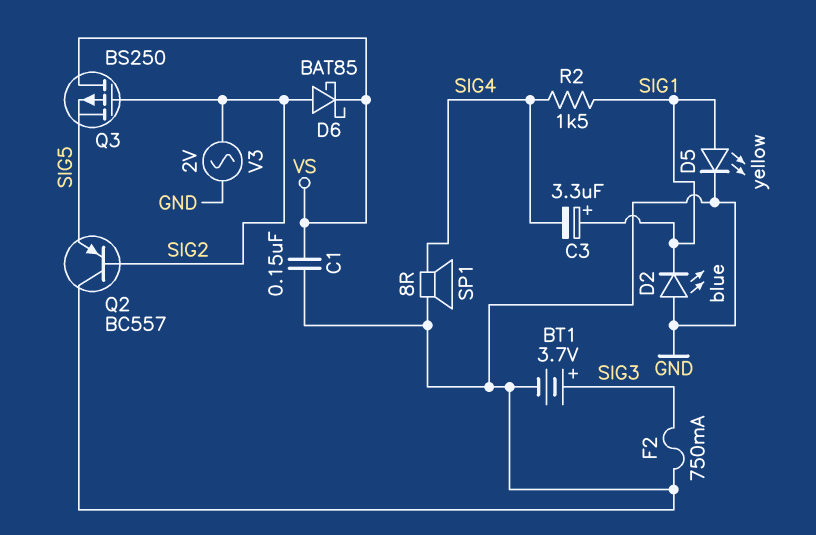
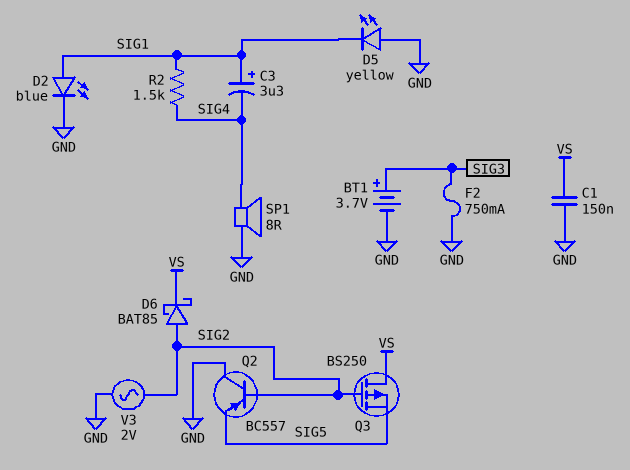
D2: LED blue (A GND, K SIG1) -> LED blue (A SIG1, K GND)
D5: LED yellow (A SIG1, K GND) -> LED yellow (A GND, K SIG1)

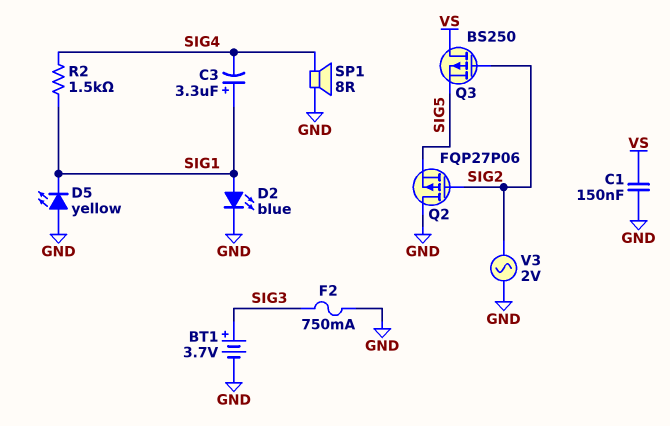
D6: schottky BAT85 (A SIG2, K VS) -> none
Q2: PNP BC557 (B SIG2, C GND, E SIG5) -> PMOS FQP27P06 (G SIG2, D GND, S SIG5)

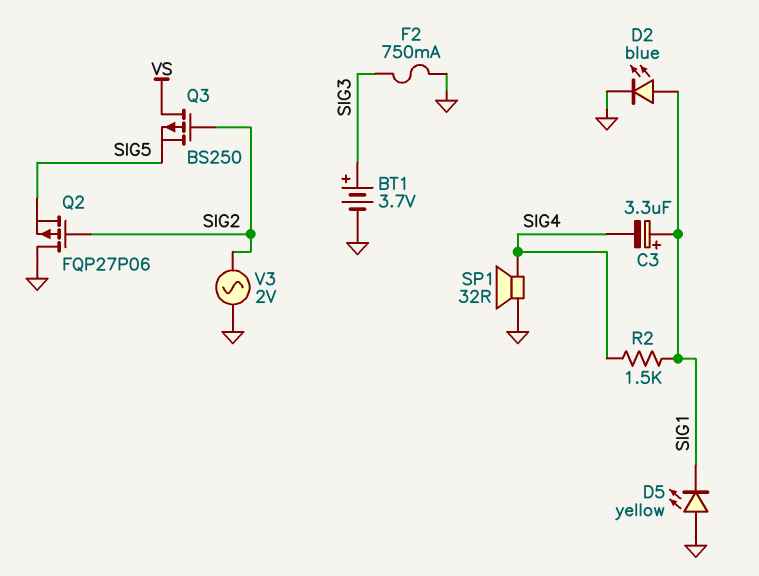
C1: 150nF (GND, VS) -> none
SP1: speaker 8R (GND, SIG4) -> speaker 32R (GND, SIG4)

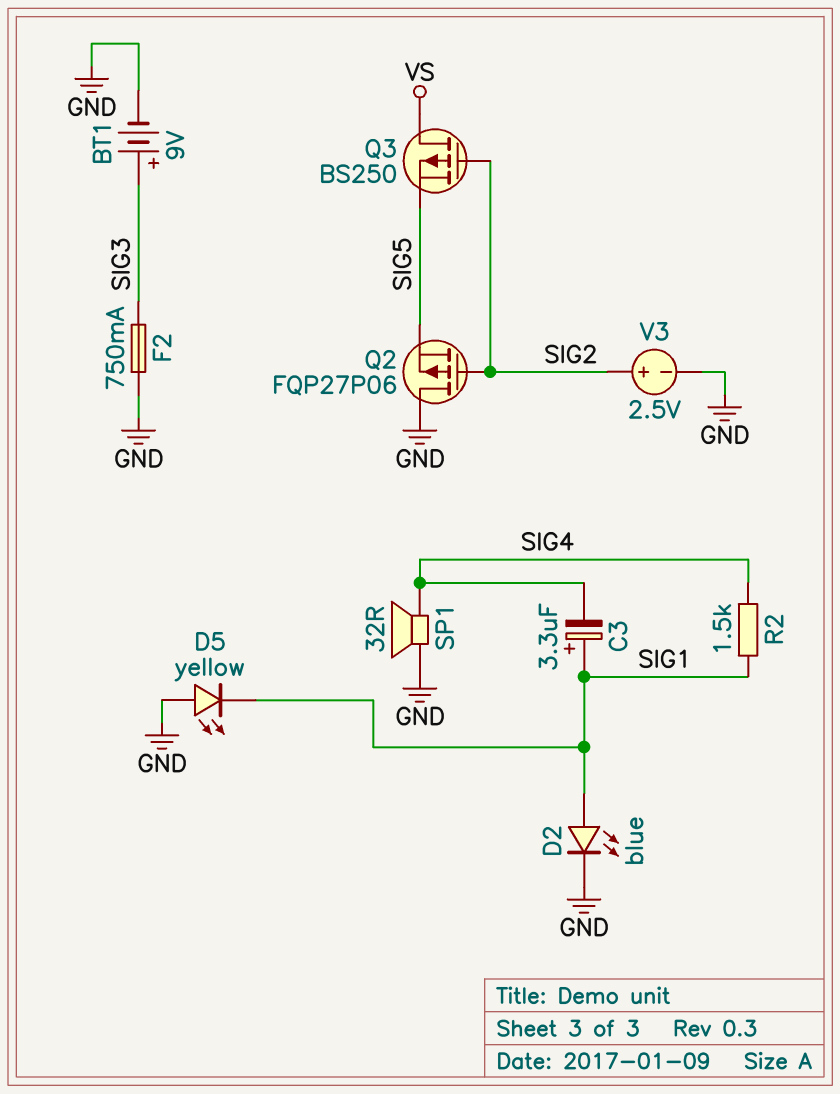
BT1: 3.7V (plus SIG3, minus GND) -> 9V (plus SIG3, minus GND)
V3: AC 2V (GND, SIG2) -> 2.5V (plus SIG2, minus GND)

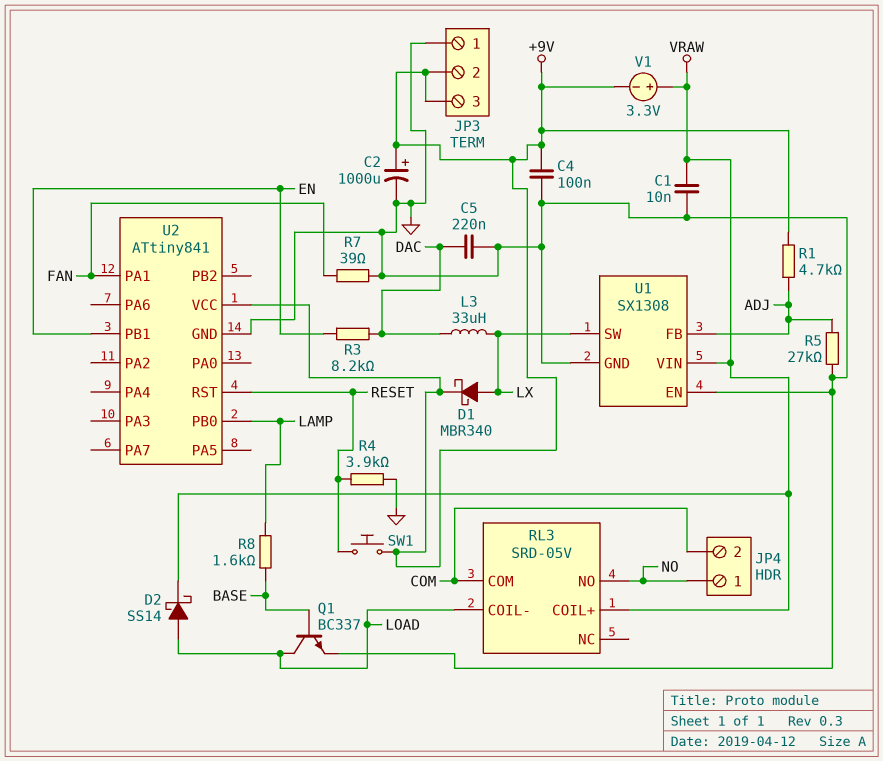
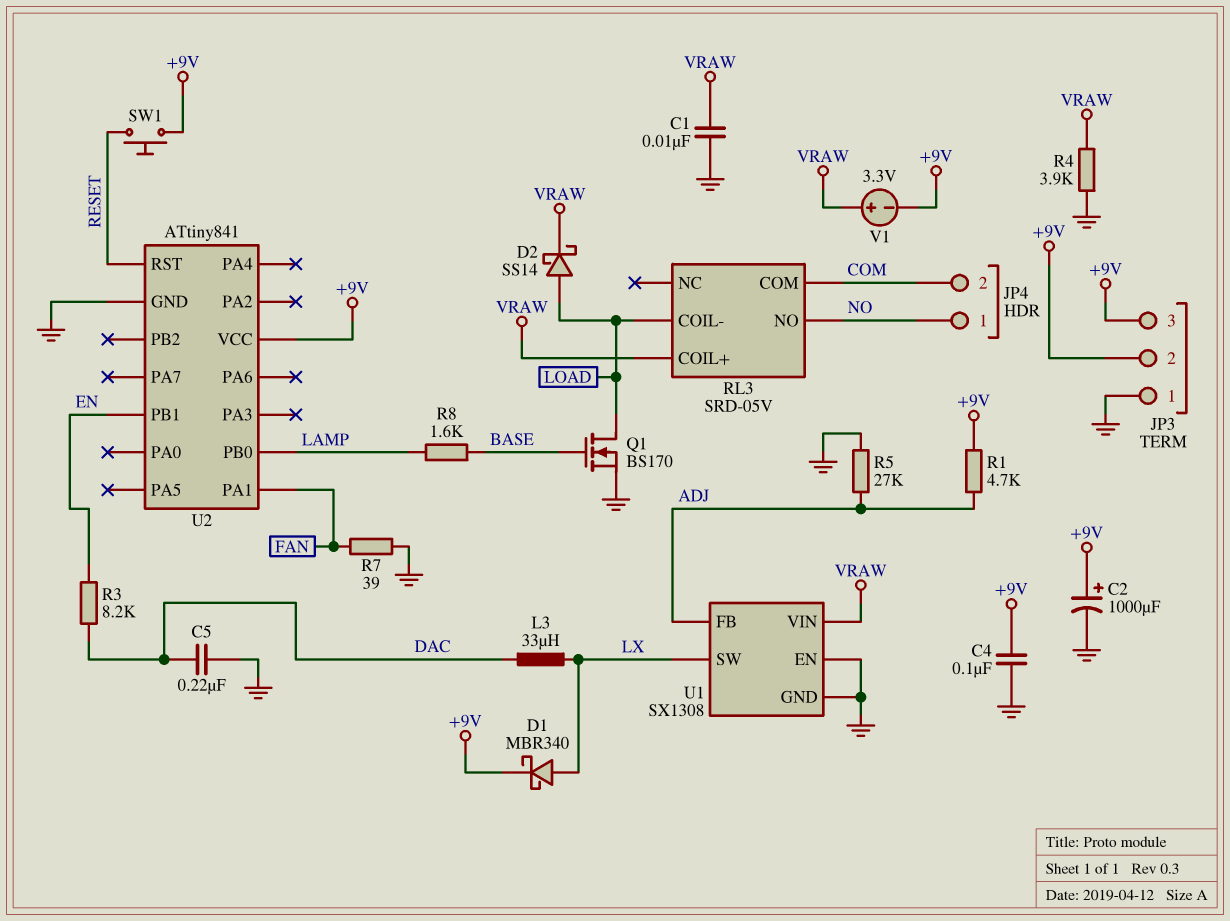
Q1: NPN BC337 (B BASE, C LOAD, E GND) -> NMOS BS170 (G BASE, D LOAD, S GND)
R4: 3.9k (GND, RESET) -> 3.9k (GND, VRAW)

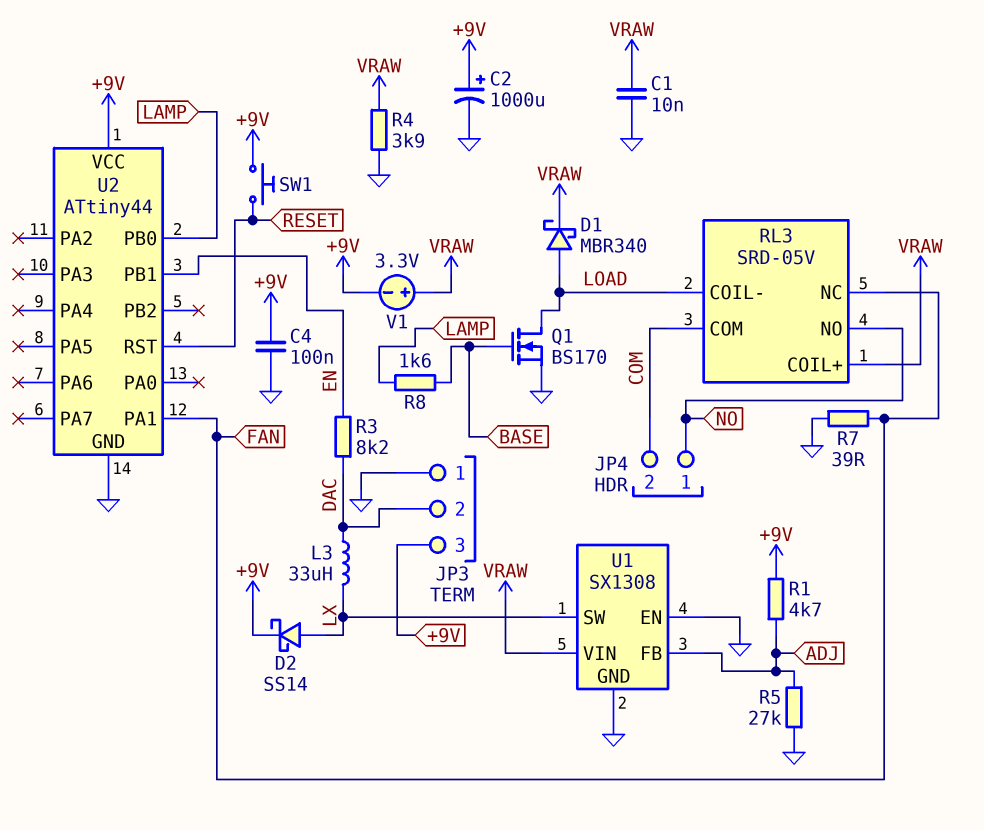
C5: 220nF (DAC, GND) -> none
D1: schottky MBR340 (A LX, K +9V) -> schottky MBR340 (A LOAD, K VRAW)
D2: schottky SS14 (A LOAD, K VRAW) -> schottky SS14 (A LX, K +9V)
JP3 pin 2: +9V -> DAC
RL3 pin NC: none -> FAN
U2: ATtiny841 -> ATtiny44

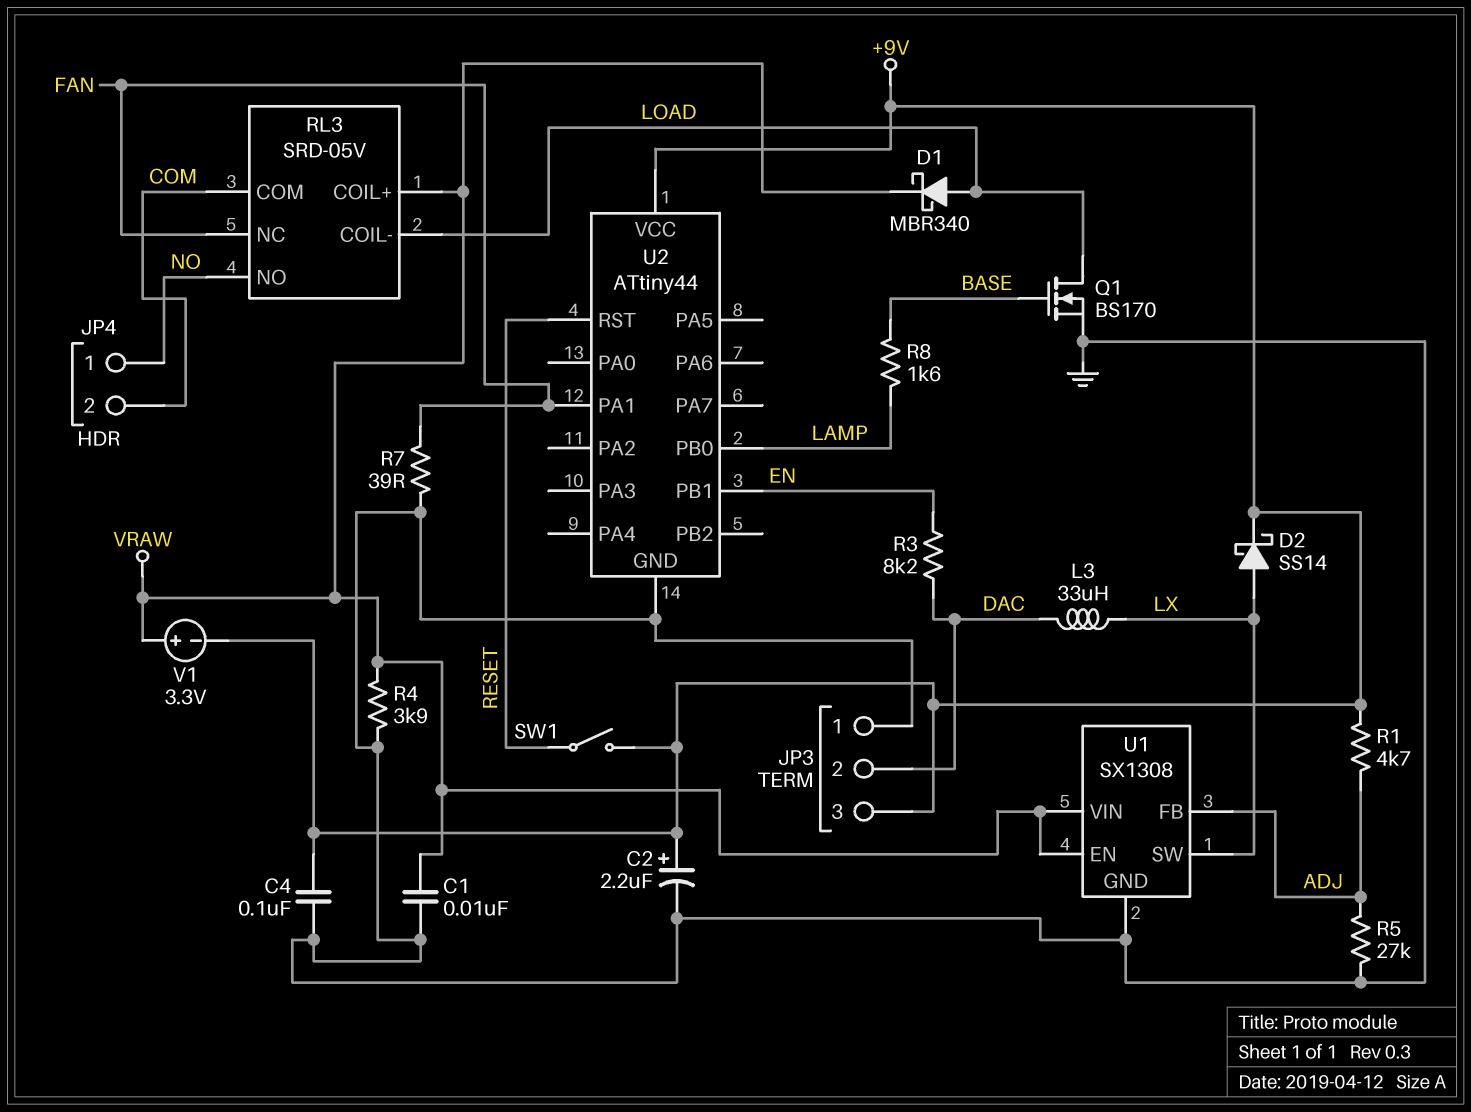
C2: 1000uF (plus +9V, minus GND) -> 2.2uF (plus +9V, minus GND)
SW1: button (+9V, RESET) -> switch (+9V, RESET)
U1 pin EN: GND -> VRAW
= = = =
= Exercise directions =
Search the data for the string "LOAD" and copy each line where it appears.

= Problem solution =
Q1: NPN BC337 (B BASE, C LOAD, E GND) -> NMOS BS170 (G BASE, D LOAD, S GND)
D1: schottky MBR340 (A LX, K +9V) -> schottky MBR340 (A LOAD, K VRAW)
D2: schottky SS14 (A LOAD, K VRAW) -> schottky SS14 (A LX, K +9V)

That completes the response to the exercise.